* TO DO *
Rewrite the records below as a single numbered list, skipping any blank lines.

Begin RECORDS SHOWN

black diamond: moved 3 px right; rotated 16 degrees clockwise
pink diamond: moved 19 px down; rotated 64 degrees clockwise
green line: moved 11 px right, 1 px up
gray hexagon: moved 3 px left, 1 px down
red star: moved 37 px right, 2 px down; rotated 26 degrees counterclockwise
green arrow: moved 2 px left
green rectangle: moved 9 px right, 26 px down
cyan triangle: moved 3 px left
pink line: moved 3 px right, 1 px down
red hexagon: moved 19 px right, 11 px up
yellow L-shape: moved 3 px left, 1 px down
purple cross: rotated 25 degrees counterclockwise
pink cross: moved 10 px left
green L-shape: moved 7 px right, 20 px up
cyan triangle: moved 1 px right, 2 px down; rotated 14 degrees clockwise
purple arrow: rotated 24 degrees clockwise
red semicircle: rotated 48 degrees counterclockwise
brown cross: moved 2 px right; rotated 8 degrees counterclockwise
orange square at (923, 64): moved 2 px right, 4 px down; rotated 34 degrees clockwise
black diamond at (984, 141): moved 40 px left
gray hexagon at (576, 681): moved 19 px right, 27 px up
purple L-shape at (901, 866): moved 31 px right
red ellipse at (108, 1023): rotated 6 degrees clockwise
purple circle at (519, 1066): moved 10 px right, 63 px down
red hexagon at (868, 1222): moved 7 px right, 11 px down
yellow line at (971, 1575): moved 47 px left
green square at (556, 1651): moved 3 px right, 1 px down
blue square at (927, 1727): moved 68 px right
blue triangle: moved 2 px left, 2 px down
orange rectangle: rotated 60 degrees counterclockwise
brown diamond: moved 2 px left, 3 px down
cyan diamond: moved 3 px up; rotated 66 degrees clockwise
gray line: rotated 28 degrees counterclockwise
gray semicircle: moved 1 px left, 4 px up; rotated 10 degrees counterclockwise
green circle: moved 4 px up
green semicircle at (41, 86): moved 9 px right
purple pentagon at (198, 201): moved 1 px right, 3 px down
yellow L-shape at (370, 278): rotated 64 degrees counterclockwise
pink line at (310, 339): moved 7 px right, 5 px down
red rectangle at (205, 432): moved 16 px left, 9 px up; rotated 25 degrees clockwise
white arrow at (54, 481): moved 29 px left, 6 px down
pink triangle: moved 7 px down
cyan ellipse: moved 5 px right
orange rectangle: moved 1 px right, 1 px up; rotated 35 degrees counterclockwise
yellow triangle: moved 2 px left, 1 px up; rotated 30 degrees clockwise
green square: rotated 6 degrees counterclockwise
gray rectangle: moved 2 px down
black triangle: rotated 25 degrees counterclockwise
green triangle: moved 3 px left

End RECORDS SHOWN

* CORRECT RESULT *
1. black diamond: moved 3 px right; rotated 16 degrees clockwise
2. pink diamond: moved 19 px down; rotated 64 degrees clockwise
3. green line: moved 11 px right, 1 px up
4. gray hexagon: moved 3 px left, 1 px down
5. red star: moved 37 px right, 2 px down; rotated 26 degrees counterclockwise
6. green arrow: moved 2 px left
7. green rectangle: moved 9 px right, 26 px down
8. cyan triangle: moved 3 px left
9. pink line: moved 3 px right, 1 px down
10. red hexagon: moved 19 px right, 11 px up
11. yellow L-shape: moved 3 px left, 1 px down
12. purple cross: rotated 25 degrees counterclockwise
13. pink cross: moved 10 px left
14. green L-shape: moved 7 px right, 20 px up
15. cyan triangle: moved 1 px right, 2 px down; rotated 14 degrees clockwise
16. purple arrow: rotated 24 degrees clockwise
17. red semicircle: rotated 48 degrees counterclockwise
18. brown cross: moved 2 px right; rotated 8 degrees counterclockwise
19. orange square at (923, 64): moved 2 px right, 4 px down; rotated 34 degrees clockwise
20. black diamond at (984, 141): moved 40 px left
21. gray hexagon at (576, 681): moved 19 px right, 27 px up
22. purple L-shape at (901, 866): moved 31 px right
23. red ellipse at (108, 1023): rotated 6 degrees clockwise
24. purple circle at (519, 1066): moved 10 px right, 63 px down
25. red hexagon at (868, 1222): moved 7 px right, 11 px down
26. yellow line at (971, 1575): moved 47 px left
27. green square at (556, 1651): moved 3 px right, 1 px down
28. blue square at (927, 1727): moved 68 px right
29. blue triangle: moved 2 px left, 2 px down
30. orange rectangle: rotated 60 degrees counterclockwise
31. brown diamond: moved 2 px left, 3 px down
32. cyan diamond: moved 3 px up; rotated 66 degrees clockwise
33. gray line: rotated 28 degrees counterclockwise
34. gray semicircle: moved 1 px left, 4 px up; rotated 10 degrees counterclockwise
35. green circle: moved 4 px up
36. green semicircle at (41, 86): moved 9 px right
37. purple pentagon at (198, 201): moved 1 px right, 3 px down
38. yellow L-shape at (370, 278): rotated 64 degrees counterclockwise
39. pink line at (310, 339): moved 7 px right, 5 px down
40. red rectangle at (205, 432): moved 16 px left, 9 px up; rotated 25 degrees clockwise
41. white arrow at (54, 481): moved 29 px left, 6 px down
42. pink triangle: moved 7 px down
43. cyan ellipse: moved 5 px right
44. orange rectangle: moved 1 px right, 1 px up; rotated 35 degrees counterclockwise
45. yellow triangle: moved 2 px left, 1 px up; rotated 30 degrees clockwise
46. green square: rotated 6 degrees counterclockwise
47. gray rectangle: moved 2 px down
48. black triangle: rotated 25 degrees counterclockwise
49. green triangle: moved 3 px left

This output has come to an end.